> [Assignment] The records below need to be repeated exactly, with every picture left out.

"""

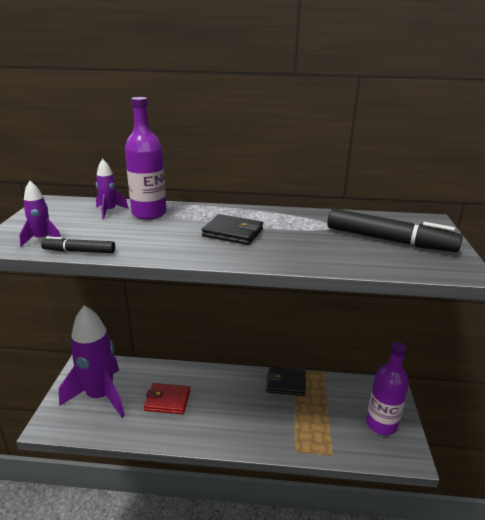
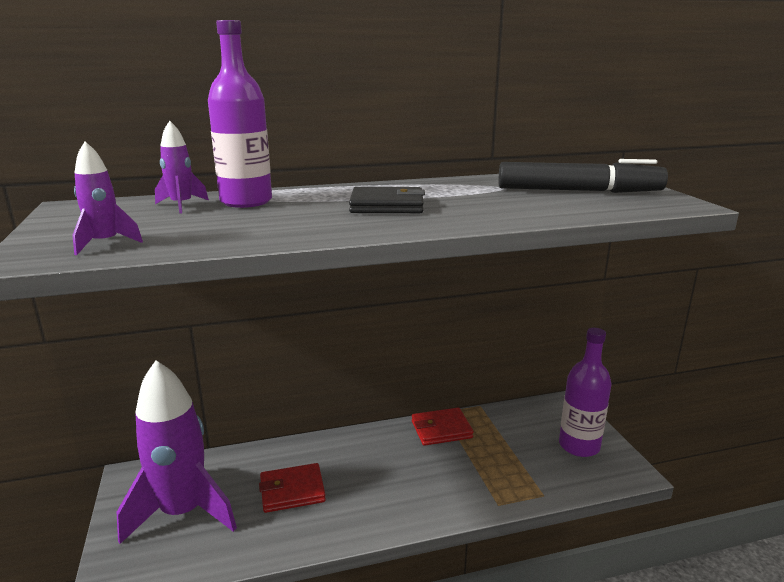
camera: 20 degrees left, 5 degrees down
black marker [41,237,115,253] -> none
black wallet [266,367,306,396] -> red wallet [412,407,474,446]

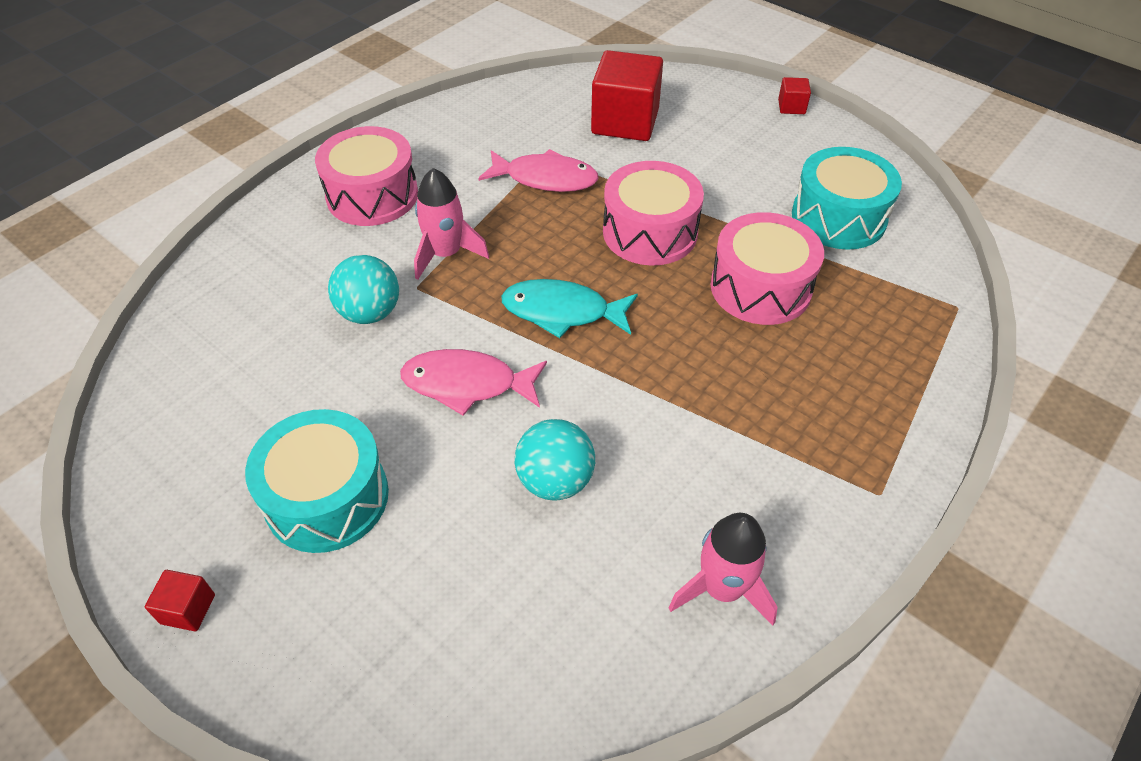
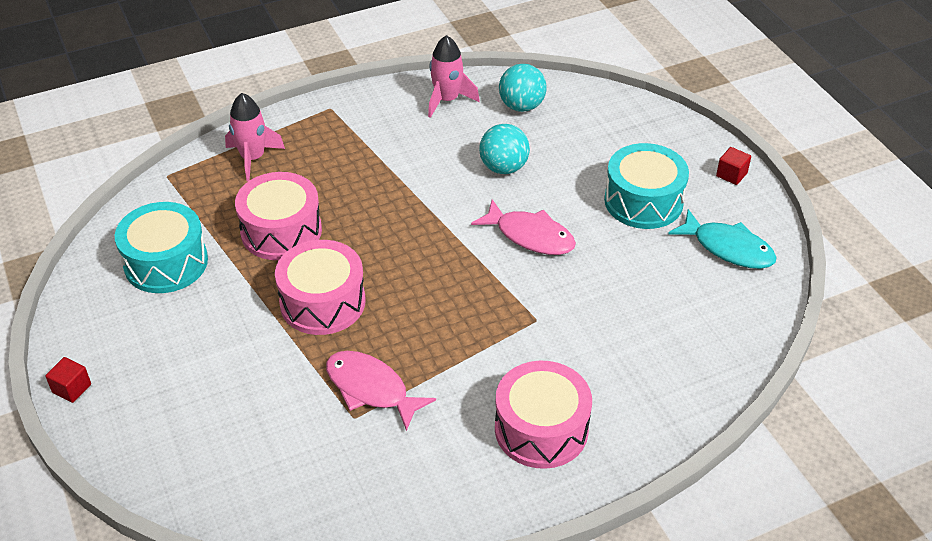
camera: 155 degrees left, 5 degrees down
turquoise ball [328,255,399,324] -> turquoise ball moved to [499,64,547,112]
pink rocket [414,168,489,280] -> pink rocket moved to [225,93,285,181]
turquoise fish [501,279,638,338] -> turquoise fish moved to [668,209,777,269]
red cube [591,50,663,141] -> none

"""

> [Expected answer]
camera: 20 degrees left, 5 degrees down
black marker [41,237,115,253] -> none
black wallet [266,367,306,396] -> red wallet [412,407,474,446]

camera: 155 degrees left, 5 degrees down
turquoise ball [328,255,399,324] -> turquoise ball moved to [499,64,547,112]
pink rocket [414,168,489,280] -> pink rocket moved to [225,93,285,181]
turquoise fish [501,279,638,338] -> turquoise fish moved to [668,209,777,269]
red cube [591,50,663,141] -> none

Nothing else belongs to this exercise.